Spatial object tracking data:
********

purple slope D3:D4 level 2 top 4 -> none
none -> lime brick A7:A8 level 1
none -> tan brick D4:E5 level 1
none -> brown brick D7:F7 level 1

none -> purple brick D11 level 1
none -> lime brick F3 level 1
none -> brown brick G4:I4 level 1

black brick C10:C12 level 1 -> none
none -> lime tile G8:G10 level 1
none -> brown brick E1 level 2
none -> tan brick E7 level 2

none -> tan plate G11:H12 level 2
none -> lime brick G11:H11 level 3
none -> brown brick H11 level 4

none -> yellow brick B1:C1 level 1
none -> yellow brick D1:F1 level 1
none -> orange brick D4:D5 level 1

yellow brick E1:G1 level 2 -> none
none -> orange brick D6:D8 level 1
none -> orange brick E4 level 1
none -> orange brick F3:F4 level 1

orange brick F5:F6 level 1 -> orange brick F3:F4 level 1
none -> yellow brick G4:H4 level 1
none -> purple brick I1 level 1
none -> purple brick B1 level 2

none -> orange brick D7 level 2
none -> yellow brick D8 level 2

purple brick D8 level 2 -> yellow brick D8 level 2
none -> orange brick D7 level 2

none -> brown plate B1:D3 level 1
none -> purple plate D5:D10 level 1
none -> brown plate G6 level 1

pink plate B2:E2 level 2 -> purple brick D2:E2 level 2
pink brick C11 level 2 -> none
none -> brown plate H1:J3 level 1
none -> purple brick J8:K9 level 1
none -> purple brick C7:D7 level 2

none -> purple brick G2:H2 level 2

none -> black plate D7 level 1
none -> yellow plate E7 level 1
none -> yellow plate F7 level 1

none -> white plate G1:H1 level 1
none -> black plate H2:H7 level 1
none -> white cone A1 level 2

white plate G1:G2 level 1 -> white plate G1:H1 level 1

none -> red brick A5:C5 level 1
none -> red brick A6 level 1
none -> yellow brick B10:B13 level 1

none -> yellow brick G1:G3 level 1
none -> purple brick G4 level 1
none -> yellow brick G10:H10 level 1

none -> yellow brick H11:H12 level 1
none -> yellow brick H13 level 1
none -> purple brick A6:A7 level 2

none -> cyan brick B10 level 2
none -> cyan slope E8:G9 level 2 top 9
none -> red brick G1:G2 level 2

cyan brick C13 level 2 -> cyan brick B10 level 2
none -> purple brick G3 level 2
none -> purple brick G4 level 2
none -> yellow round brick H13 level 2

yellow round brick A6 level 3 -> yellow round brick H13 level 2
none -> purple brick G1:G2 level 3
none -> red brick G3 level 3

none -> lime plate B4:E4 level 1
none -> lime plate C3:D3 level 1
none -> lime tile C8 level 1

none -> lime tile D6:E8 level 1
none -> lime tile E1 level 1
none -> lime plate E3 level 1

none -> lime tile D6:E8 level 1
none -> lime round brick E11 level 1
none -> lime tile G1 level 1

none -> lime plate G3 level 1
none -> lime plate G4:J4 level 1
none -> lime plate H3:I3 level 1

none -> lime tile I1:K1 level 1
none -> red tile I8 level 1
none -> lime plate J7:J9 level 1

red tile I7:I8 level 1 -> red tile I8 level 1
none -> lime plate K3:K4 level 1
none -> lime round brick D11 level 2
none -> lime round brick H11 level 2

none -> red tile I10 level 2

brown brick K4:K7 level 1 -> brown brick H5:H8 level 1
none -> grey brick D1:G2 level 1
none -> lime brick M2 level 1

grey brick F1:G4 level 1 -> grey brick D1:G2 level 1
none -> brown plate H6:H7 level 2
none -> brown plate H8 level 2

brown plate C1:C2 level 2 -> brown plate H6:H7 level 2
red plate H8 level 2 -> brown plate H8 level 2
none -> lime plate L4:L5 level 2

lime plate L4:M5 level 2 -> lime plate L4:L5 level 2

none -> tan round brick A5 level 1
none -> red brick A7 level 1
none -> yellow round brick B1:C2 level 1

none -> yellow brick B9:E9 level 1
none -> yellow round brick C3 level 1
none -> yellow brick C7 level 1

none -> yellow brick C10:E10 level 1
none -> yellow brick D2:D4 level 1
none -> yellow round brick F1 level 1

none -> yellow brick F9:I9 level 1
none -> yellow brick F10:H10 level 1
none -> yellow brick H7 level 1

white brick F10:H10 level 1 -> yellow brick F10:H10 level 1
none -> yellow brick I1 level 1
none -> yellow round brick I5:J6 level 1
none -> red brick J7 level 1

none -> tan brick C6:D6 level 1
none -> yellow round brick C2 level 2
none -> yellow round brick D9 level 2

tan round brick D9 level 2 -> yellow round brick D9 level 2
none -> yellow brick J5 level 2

********

Begin at the first line of the records above and quote every line verbatim through the one that contains "none -> red brick G3 level 3".

purple slope D3:D4 level 2 top 4 -> none
none -> lime brick A7:A8 level 1
none -> tan brick D4:E5 level 1
none -> brown brick D7:F7 level 1

none -> purple brick D11 level 1
none -> lime brick F3 level 1
none -> brown brick G4:I4 level 1

black brick C10:C12 level 1 -> none
none -> lime tile G8:G10 level 1
none -> brown brick E1 level 2
none -> tan brick E7 level 2

none -> tan plate G11:H12 level 2
none -> lime brick G11:H11 level 3
none -> brown brick H11 level 4

none -> yellow brick B1:C1 level 1
none -> yellow brick D1:F1 level 1
none -> orange brick D4:D5 level 1

yellow brick E1:G1 level 2 -> none
none -> orange brick D6:D8 level 1
none -> orange brick E4 level 1
none -> orange brick F3:F4 level 1

orange brick F5:F6 level 1 -> orange brick F3:F4 level 1
none -> yellow brick G4:H4 level 1
none -> purple brick I1 level 1
none -> purple brick B1 level 2

none -> orange brick D7 level 2
none -> yellow brick D8 level 2

purple brick D8 level 2 -> yellow brick D8 level 2
none -> orange brick D7 level 2

none -> brown plate B1:D3 level 1
none -> purple plate D5:D10 level 1
none -> brown plate G6 level 1

pink plate B2:E2 level 2 -> purple brick D2:E2 level 2
pink brick C11 level 2 -> none
none -> brown plate H1:J3 level 1
none -> purple brick J8:K9 level 1
none -> purple brick C7:D7 level 2

none -> purple brick G2:H2 level 2

none -> black plate D7 level 1
none -> yellow plate E7 level 1
none -> yellow plate F7 level 1

none -> white plate G1:H1 level 1
none -> black plate H2:H7 level 1
none -> white cone A1 level 2

white plate G1:G2 level 1 -> white plate G1:H1 level 1

none -> red brick A5:C5 level 1
none -> red brick A6 level 1
none -> yellow brick B10:B13 level 1

none -> yellow brick G1:G3 level 1
none -> purple brick G4 level 1
none -> yellow brick G10:H10 level 1

none -> yellow brick H11:H12 level 1
none -> yellow brick H13 level 1
none -> purple brick A6:A7 level 2

none -> cyan brick B10 level 2
none -> cyan slope E8:G9 level 2 top 9
none -> red brick G1:G2 level 2

cyan brick C13 level 2 -> cyan brick B10 level 2
none -> purple brick G3 level 2
none -> purple brick G4 level 2
none -> yellow round brick H13 level 2

yellow round brick A6 level 3 -> yellow round brick H13 level 2
none -> purple brick G1:G2 level 3
none -> red brick G3 level 3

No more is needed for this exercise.